Source records
......

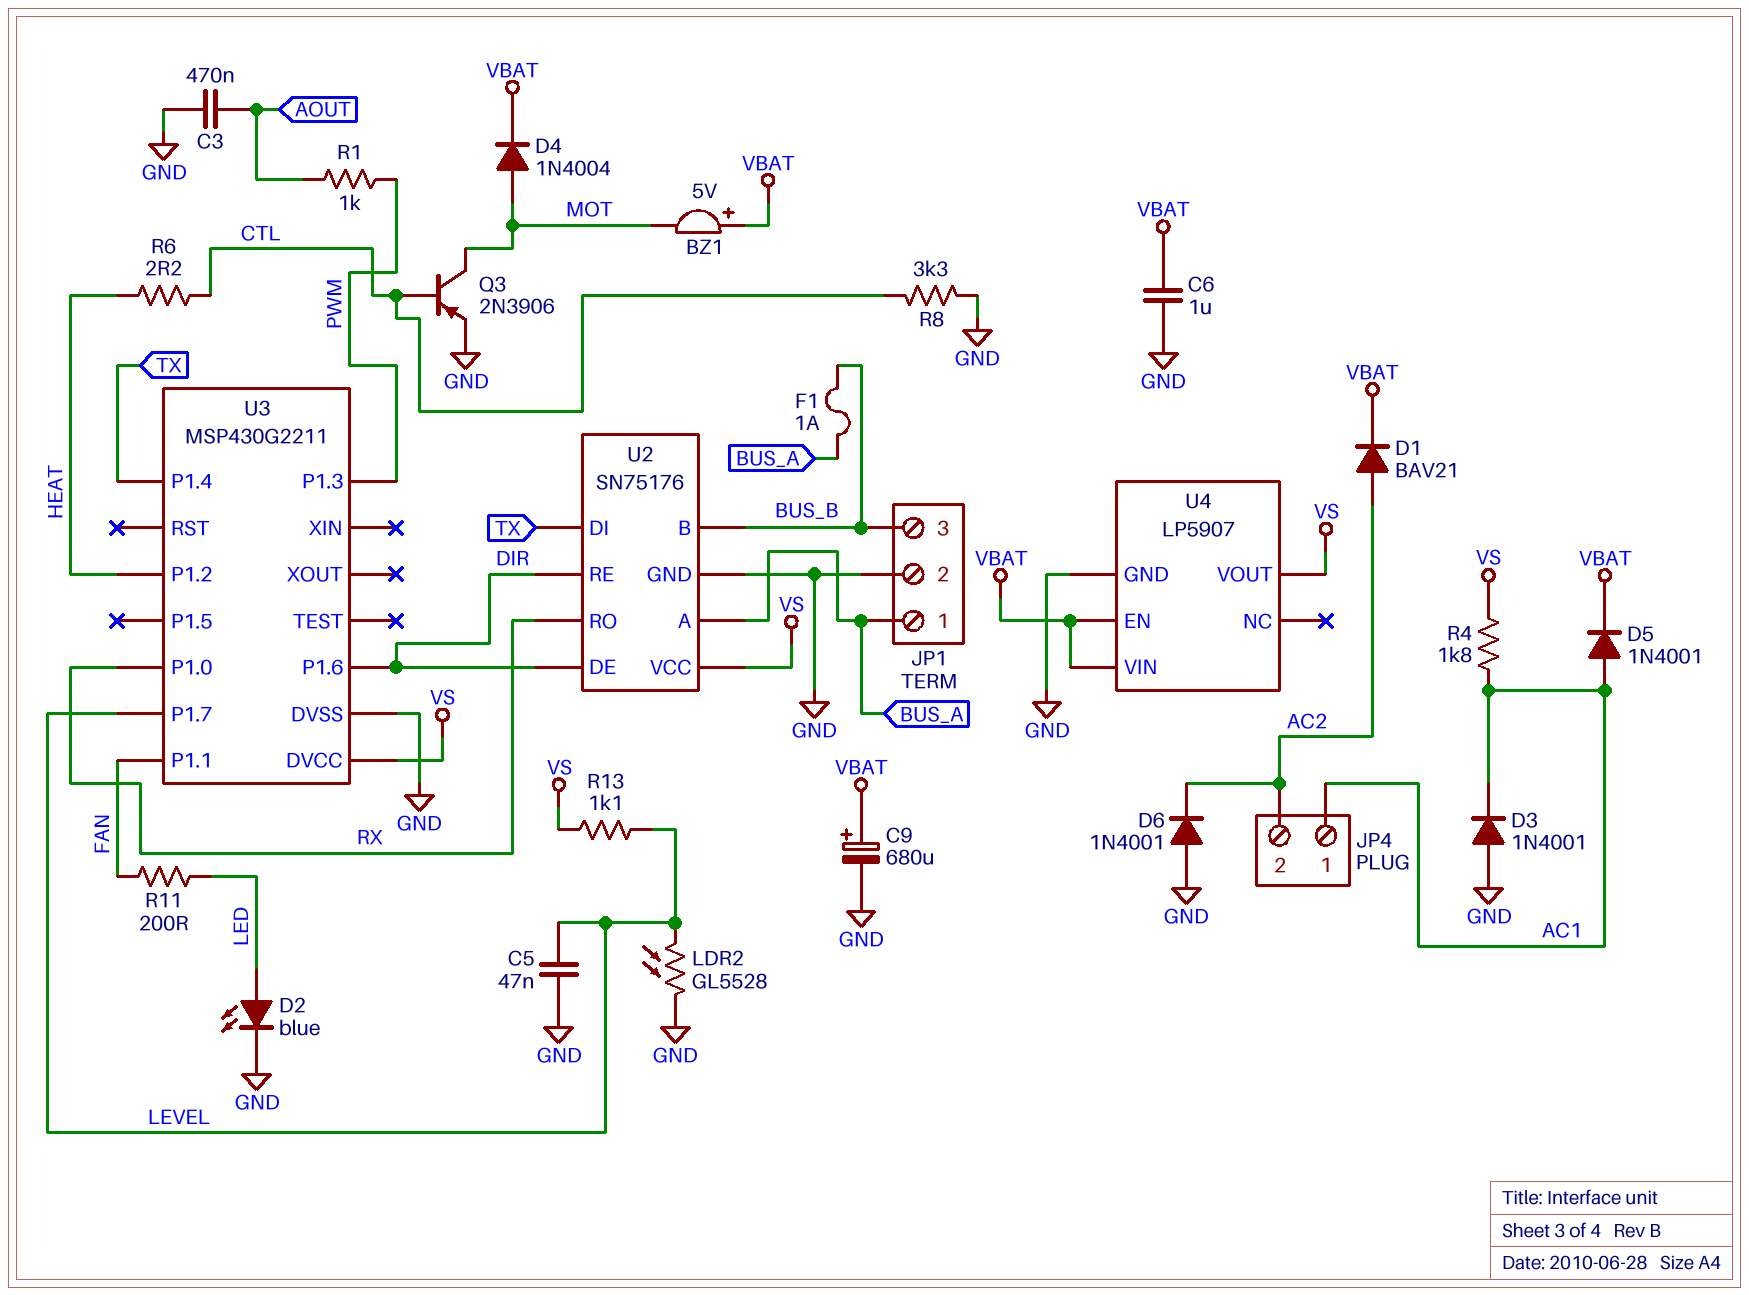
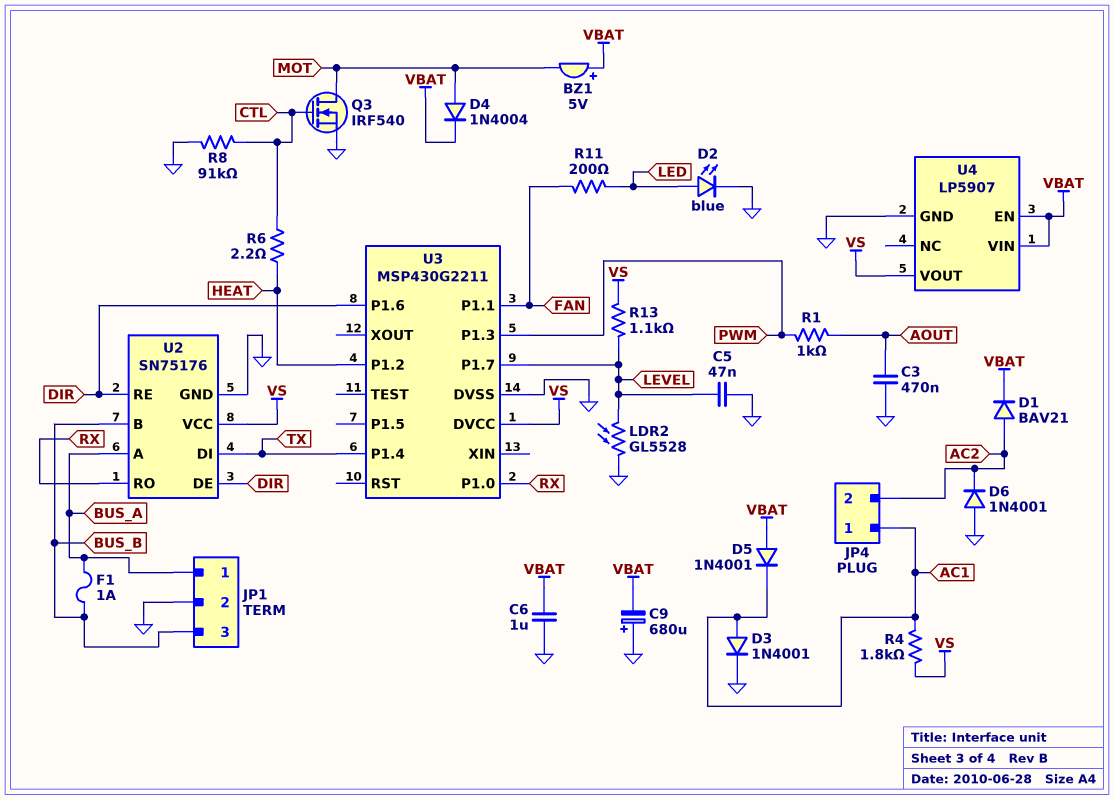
C9: 680uF (plus VBAT, minus GND) -> 680uF (plus GND, minus VBAT)
D3: diode 1N4001 (A GND, K AC1) -> diode 1N4001 (A AC1, K GND)
D5: diode 1N4001 (A AC1, K VBAT) -> diode 1N4001 (A VBAT, K AC1)
Q3: PNP 2N3906 (B CTL, C MOT, E GND) -> NMOS IRF540 (G CTL, D MOT, S GND)
R8: 3.3k (CTL, GND) -> 91k (CTL, GND)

......

_Task directions_.
Skip the images and set down the rest of the data unchanged.

_Written response_.
C9: 680uF (plus VBAT, minus GND) -> 680uF (plus GND, minus VBAT)
D3: diode 1N4001 (A GND, K AC1) -> diode 1N4001 (A AC1, K GND)
D5: diode 1N4001 (A AC1, K VBAT) -> diode 1N4001 (A VBAT, K AC1)
Q3: PNP 2N3906 (B CTL, C MOT, E GND) -> NMOS IRF540 (G CTL, D MOT, S GND)
R8: 3.3k (CTL, GND) -> 91k (CTL, GND)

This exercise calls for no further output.